What is required:
When copying the entries below, leave out every picture and keep the rest exact.

Materials provided:
****************
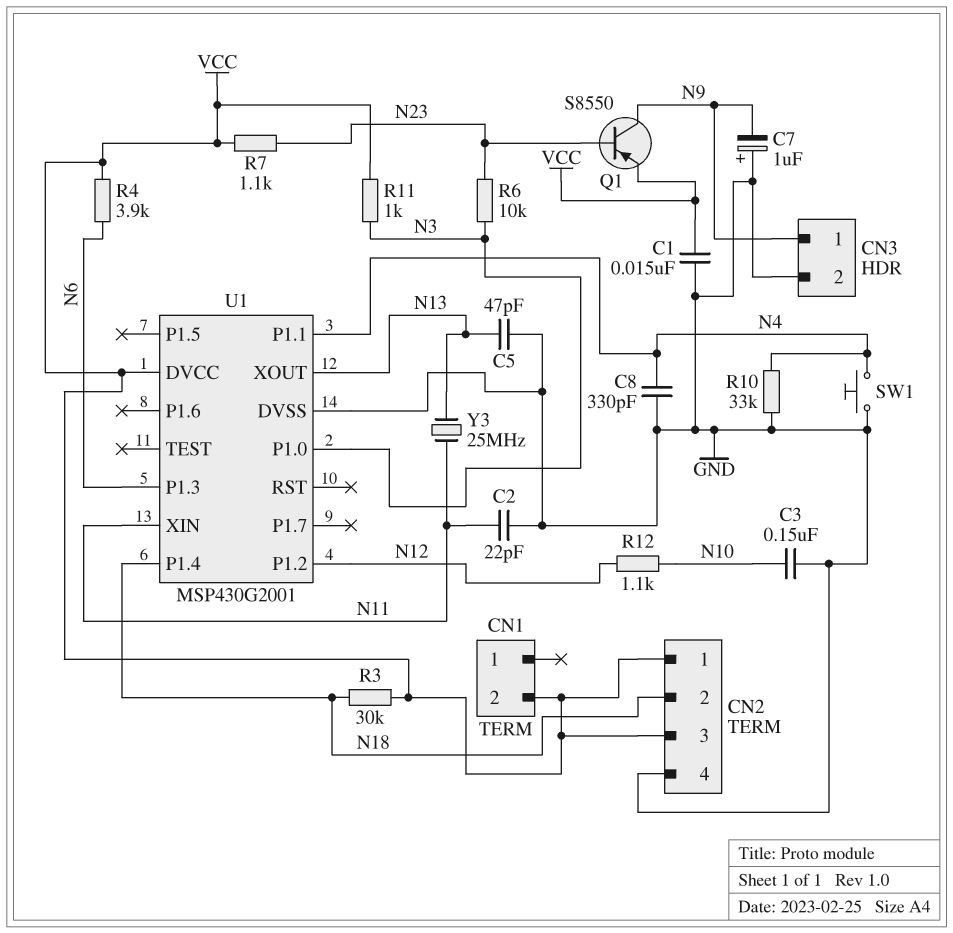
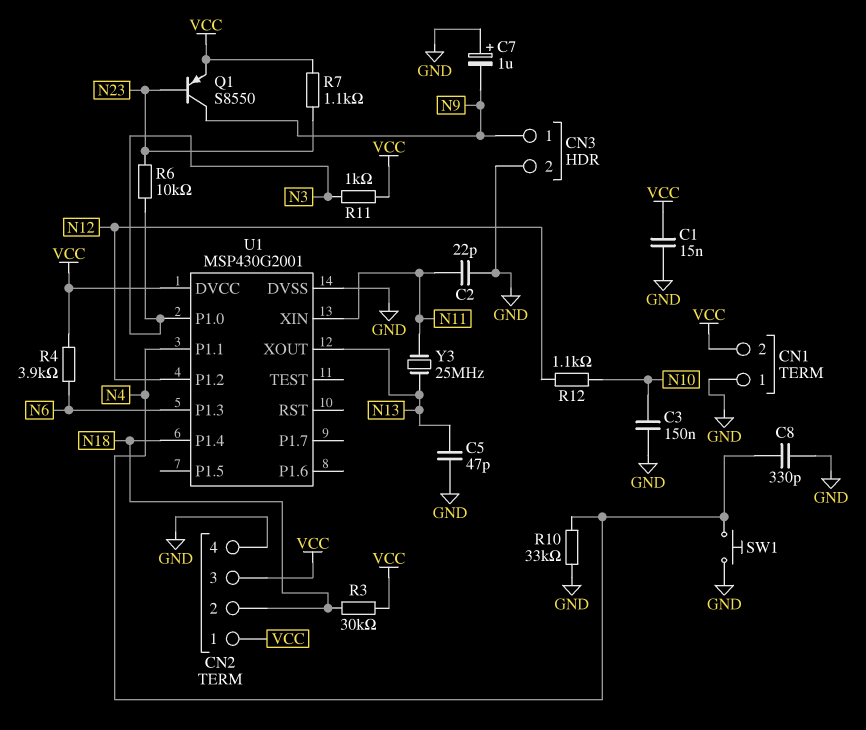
CN1 pin 1: none -> GND

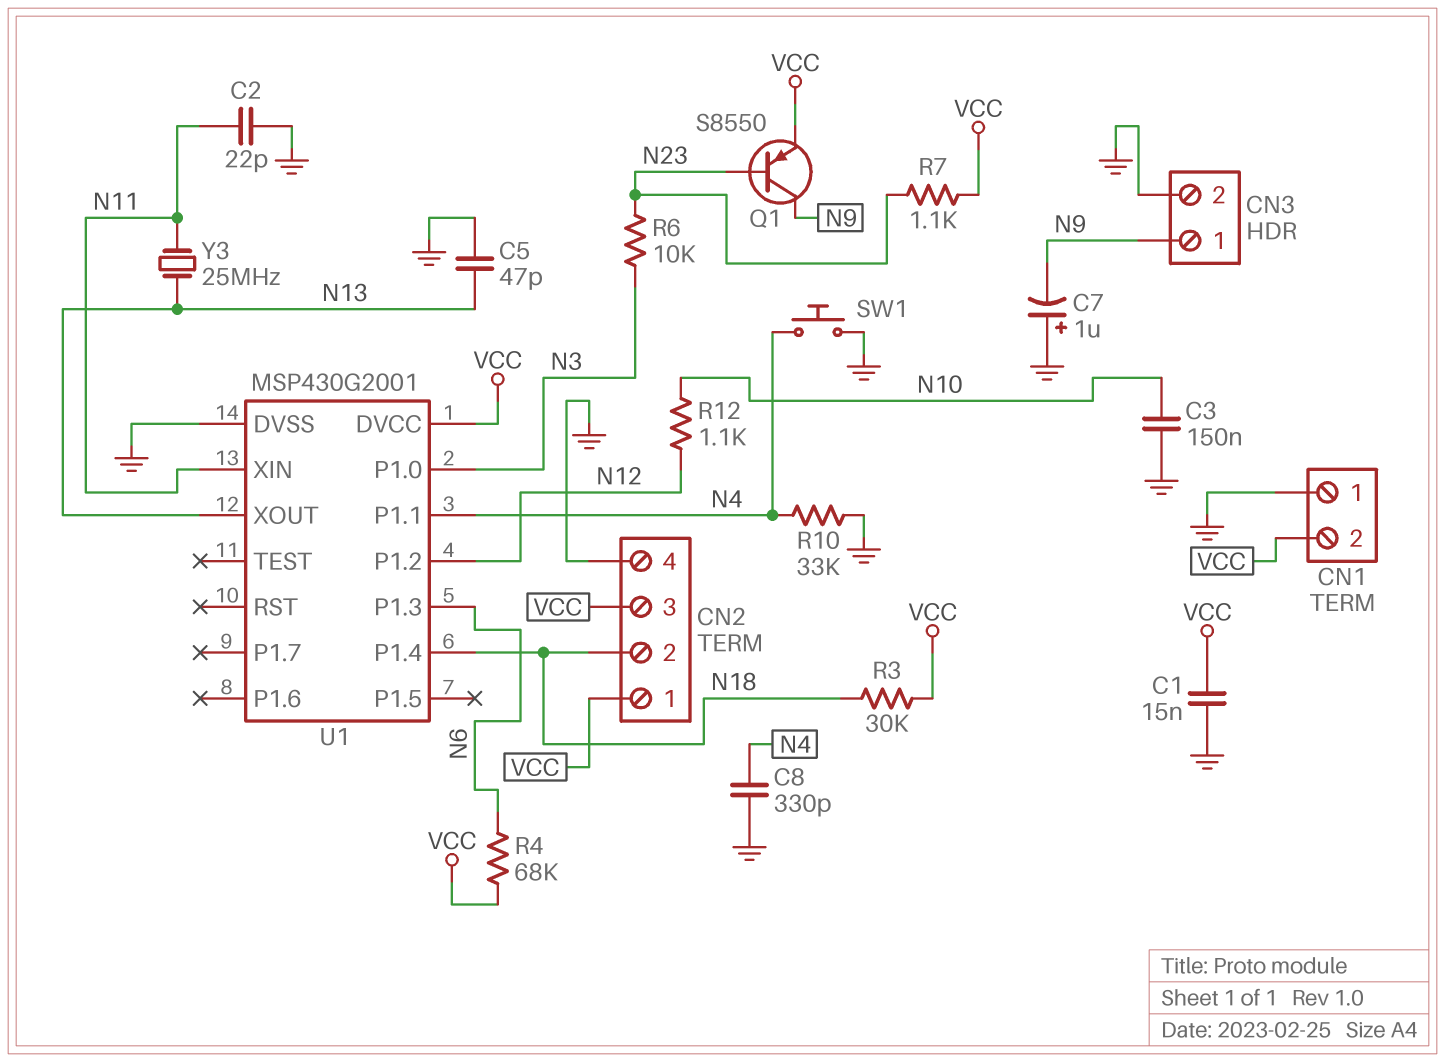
R4: 3.9k (N6, VCC) -> 68k (N6, VCC)
R11: 1k (N3, VCC) -> none

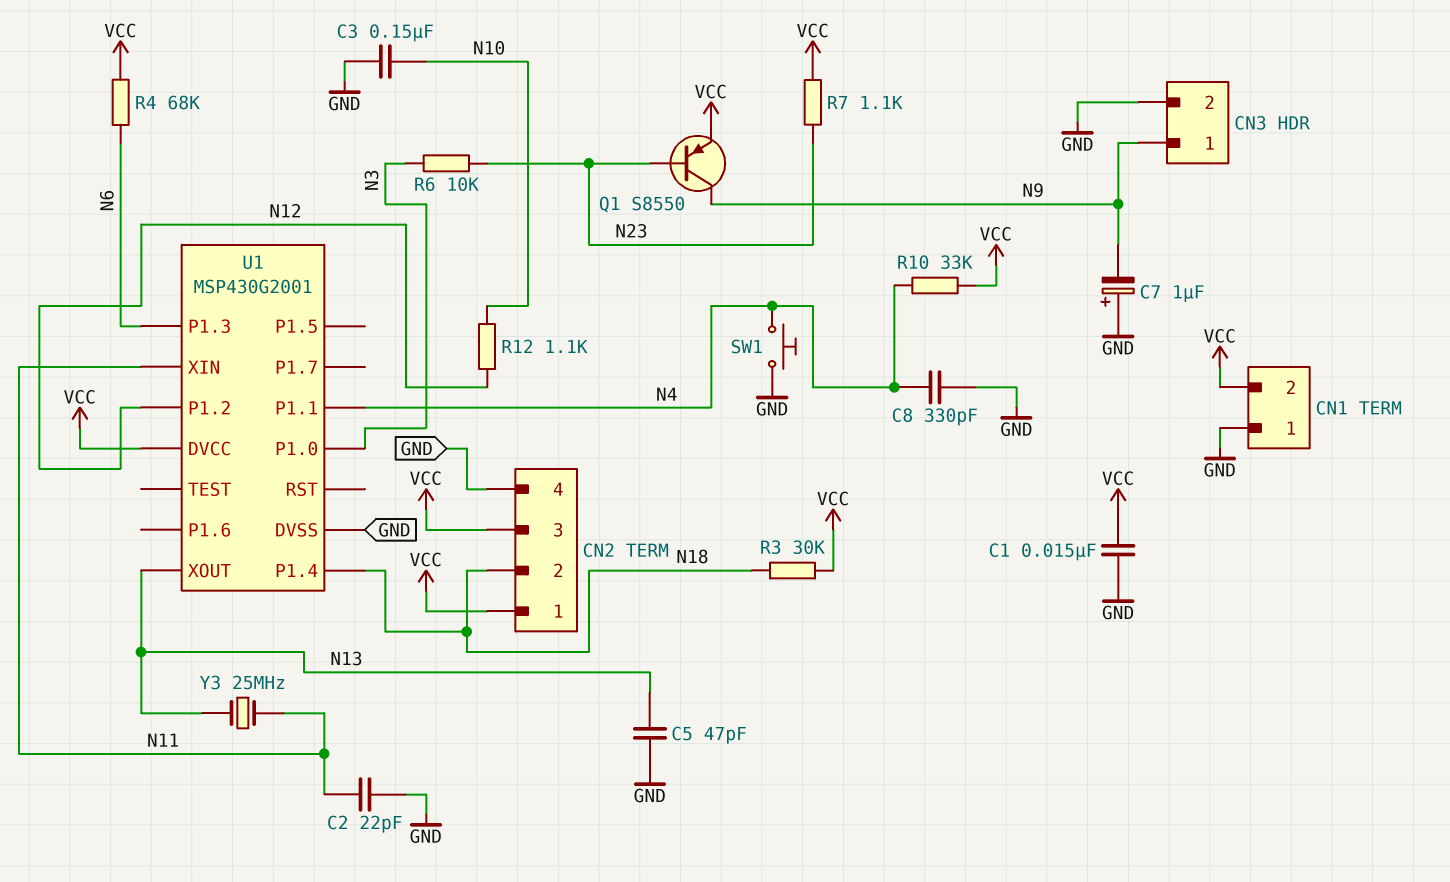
R10: 33k (GND, N4) -> 33k (N4, VCC)

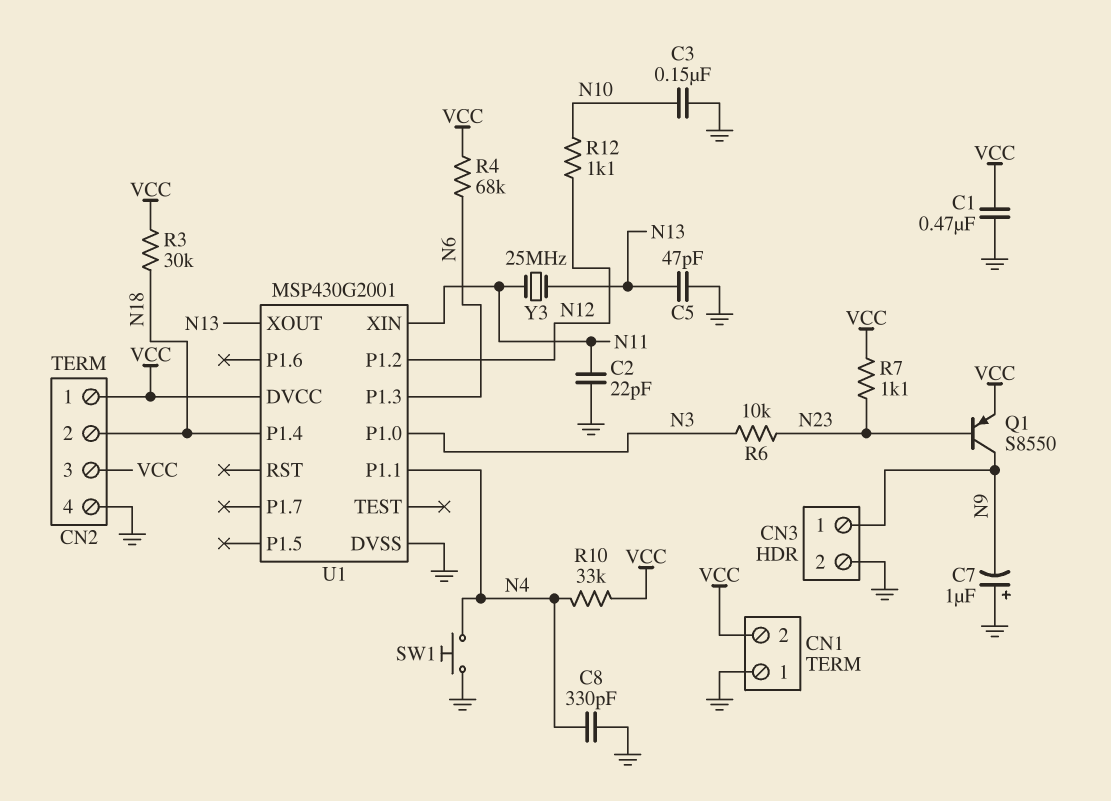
C1: 15nF (GND, VCC) -> 470nF (GND, VCC)

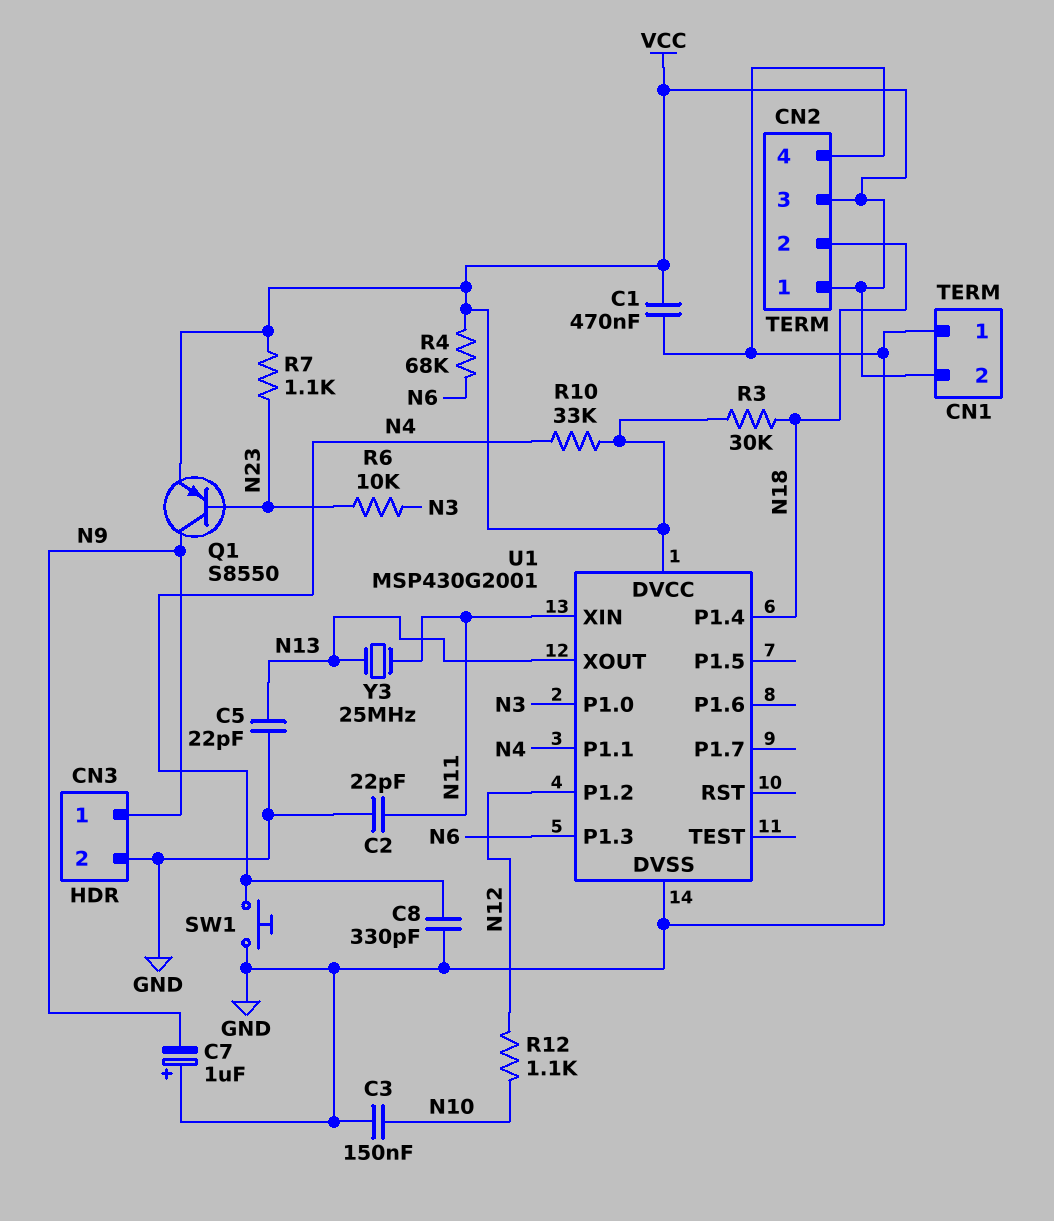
C5: 47pF (GND, N13) -> 22pF (GND, N13)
****************
Exercise output:
CN1 pin 1: none -> GND

R4: 3.9k (N6, VCC) -> 68k (N6, VCC)
R11: 1k (N3, VCC) -> none

R10: 33k (GND, N4) -> 33k (N4, VCC)

C1: 15nF (GND, VCC) -> 470nF (GND, VCC)

C5: 47pF (GND, N13) -> 22pF (GND, N13)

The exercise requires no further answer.